Copy out each line featuring the string "turquoise" from the entries beneath.

#####

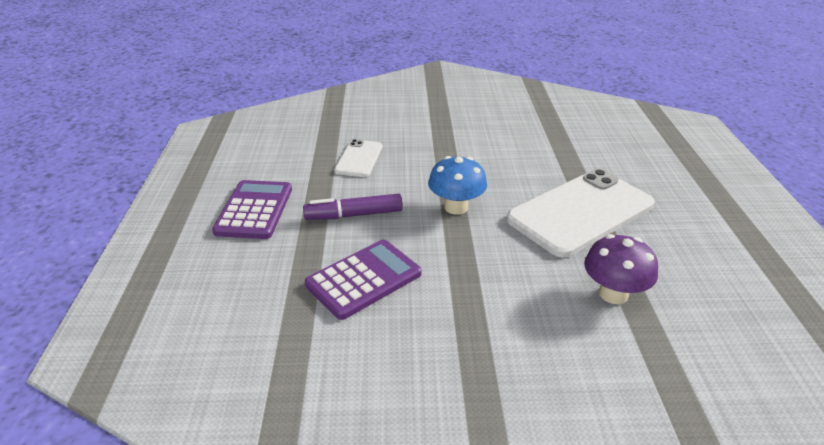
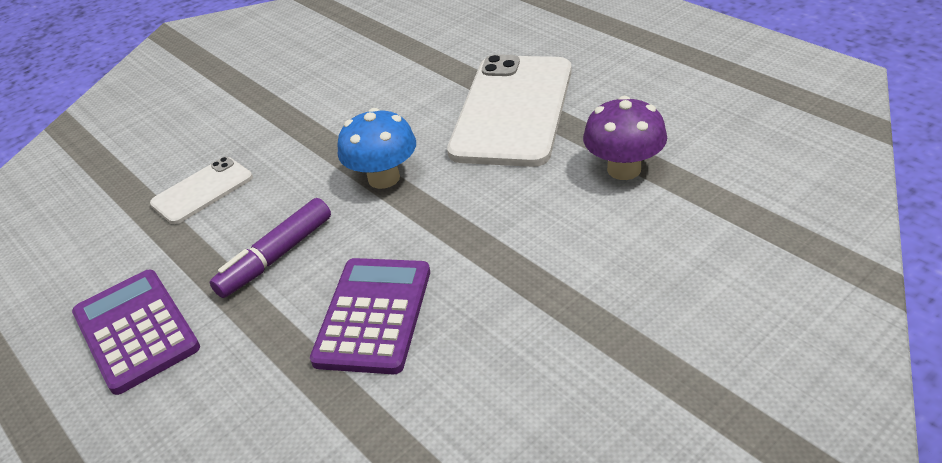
camera: 35 degrees left, 5 degrees up
(359, 159) = (202, 191): white phone -> white phone turned 75 degrees clockwise

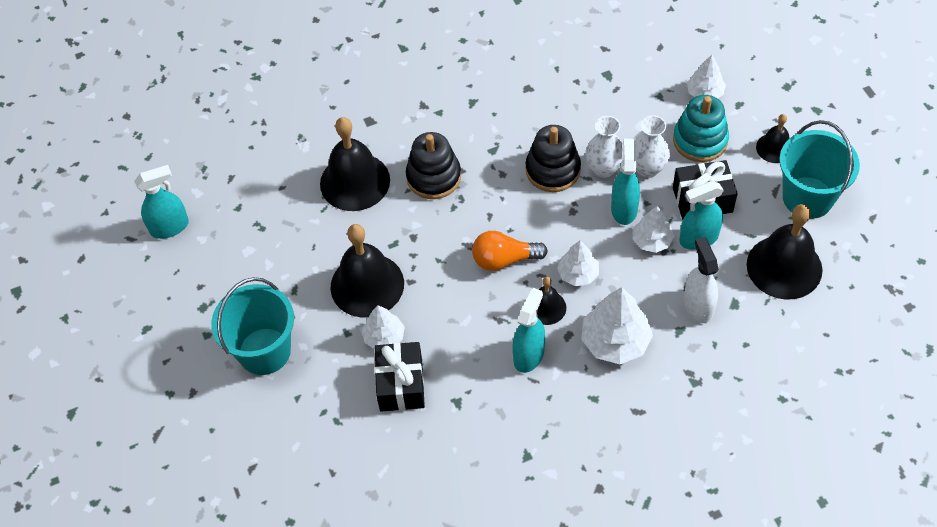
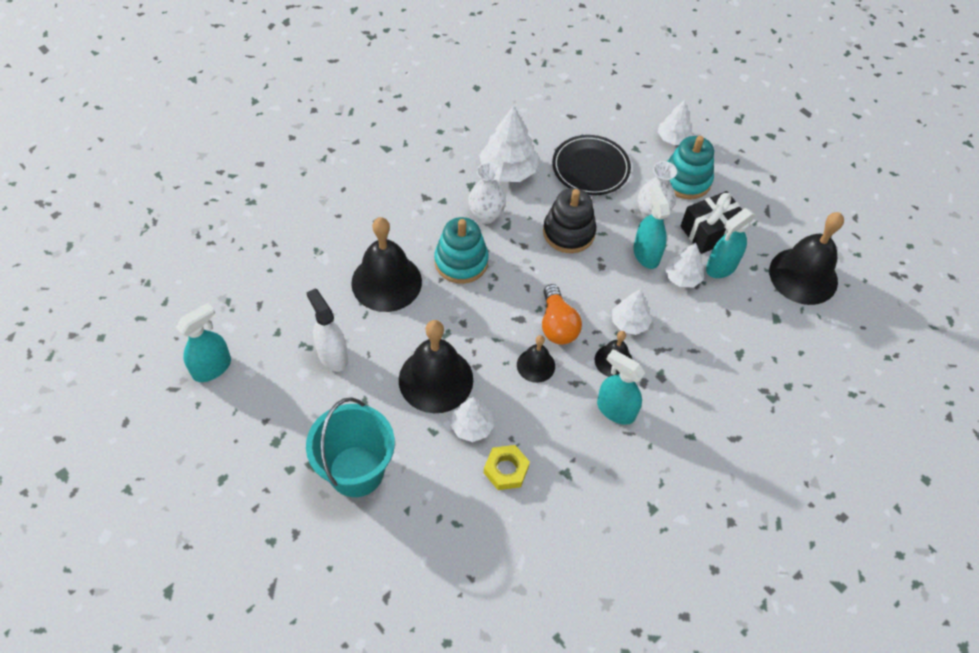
camera: 25 degrees left, 0 degrees up
(401, 384) = (506, 470): black gift -> yellow nut
(433, 177) = (461, 262): black stacking toy -> turquoise stacking toy
(504, 259) = (557, 325): orange light bulb -> orange light bulb turned 75 degrees counterclockwise
(529, 355) = (615, 410): turquoise spray bottle -> turquoise spray bottle turned 60 degrees counterclockwise
(603, 107) = (590, 168): none -> black plate
(604, 168) = (613, 222): white vase -> white vase (486, 215)
(615, 341) = (688, 377): white tree -> white tree (508, 170)
(698, 305) = (746, 327): white spray bottle -> white spray bottle (332, 355)
(774, 148) = (751, 174): black bell -> black bell (536, 365)
(808, 197) = (796, 211): turquoise bucket -> none

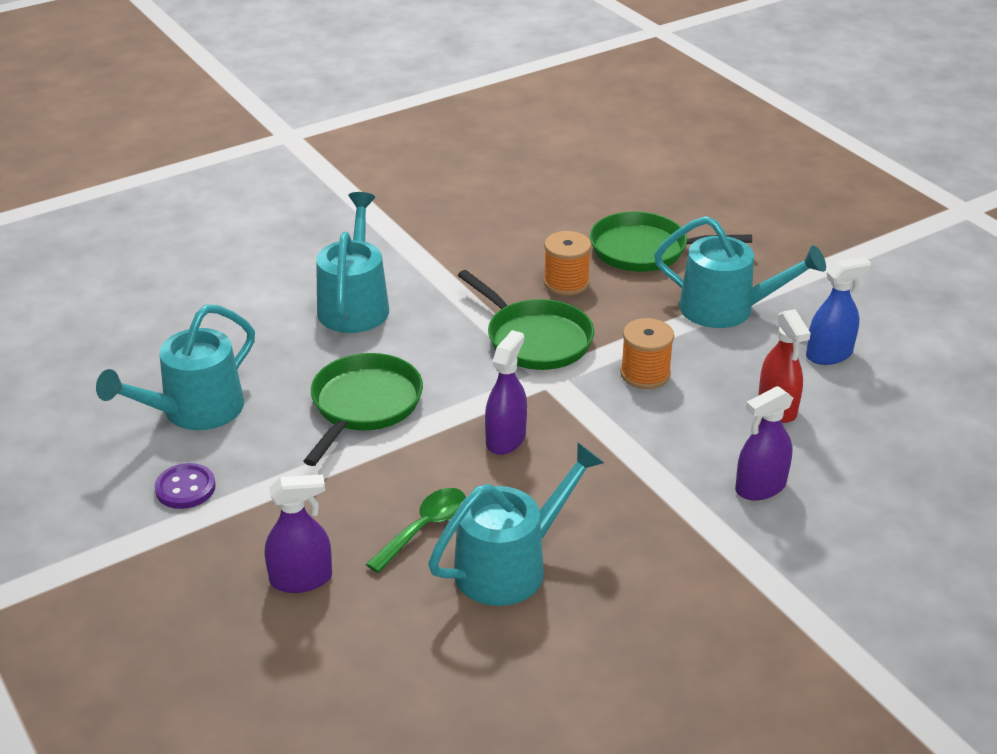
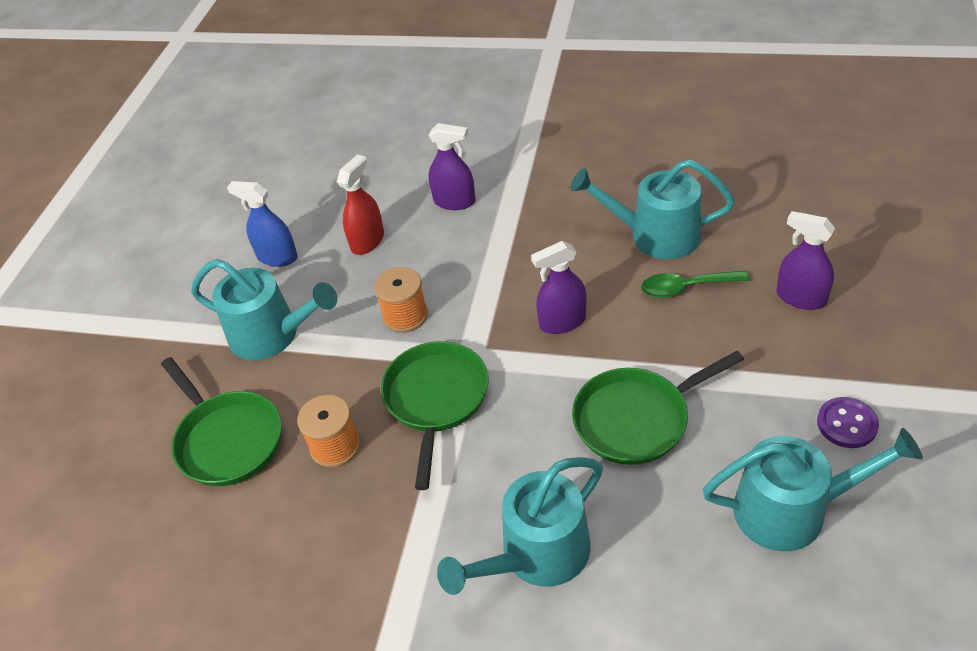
camera: 130 degrees left, 10 degrees up
(726, 309) = (272, 335): turquoise watering can -> turquoise watering can turned 135 degrees clockwise

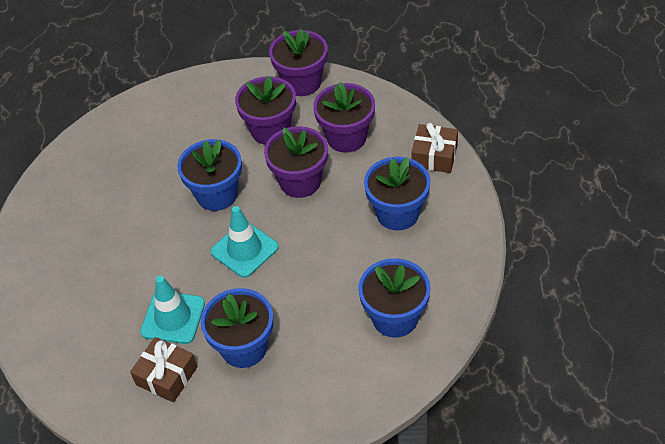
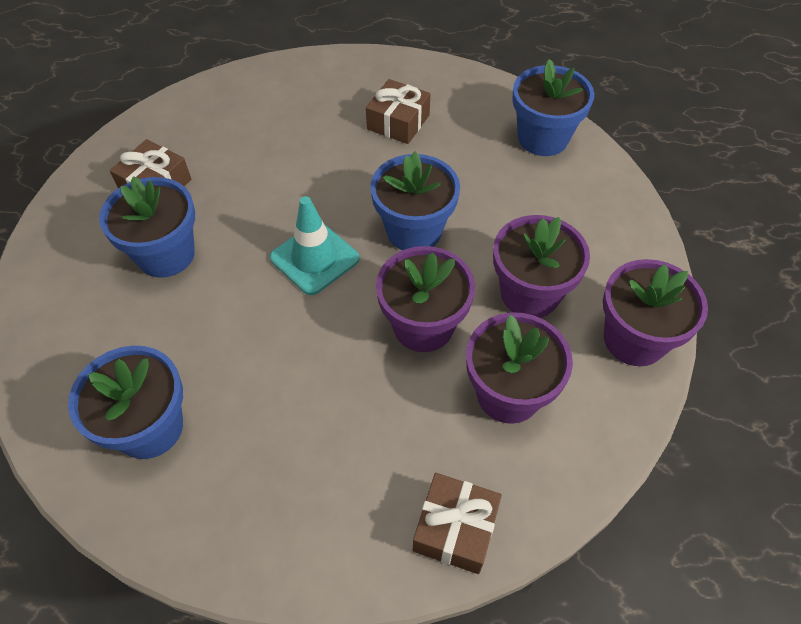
camera: 90 degrees right, 5 degrees up
(98, 216) = (398, 122): none -> brown gift
(173, 318) = (232, 190): turquoise traffic cone -> none
(397, 213) = (338, 453): blue flower pot -> blue flower pot (543, 138)

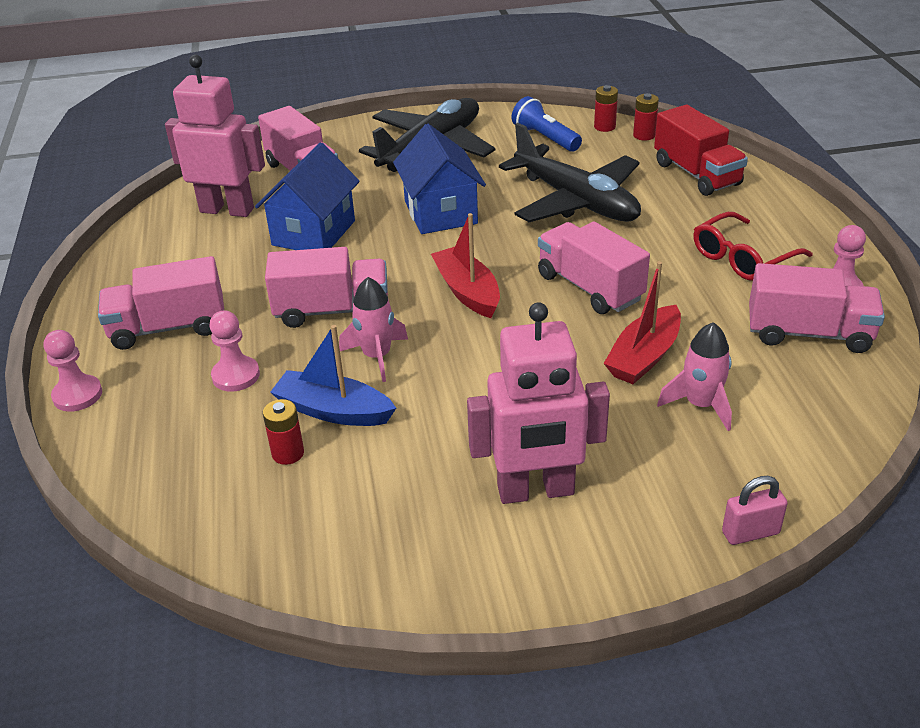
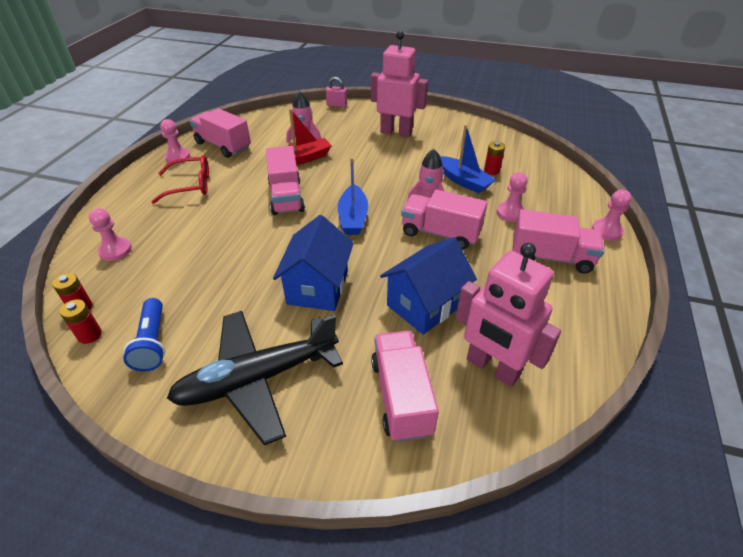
camera: 155 degrees left, 5 degrees up
(467, 291) = (353, 218): red boat -> blue boat
(576, 201) = (219, 259): black plane -> none
(696, 174) = (115, 250): red truck -> pink pawn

#####

→ EXPECTED OUTPUT
(433, 177) = (461, 262): black stacking toy -> turquoise stacking toy
(529, 355) = (615, 410): turquoise spray bottle -> turquoise spray bottle turned 60 degrees counterclockwise
(808, 197) = (796, 211): turquoise bucket -> none
(726, 309) = (272, 335): turquoise watering can -> turquoise watering can turned 135 degrees clockwise
(173, 318) = (232, 190): turquoise traffic cone -> none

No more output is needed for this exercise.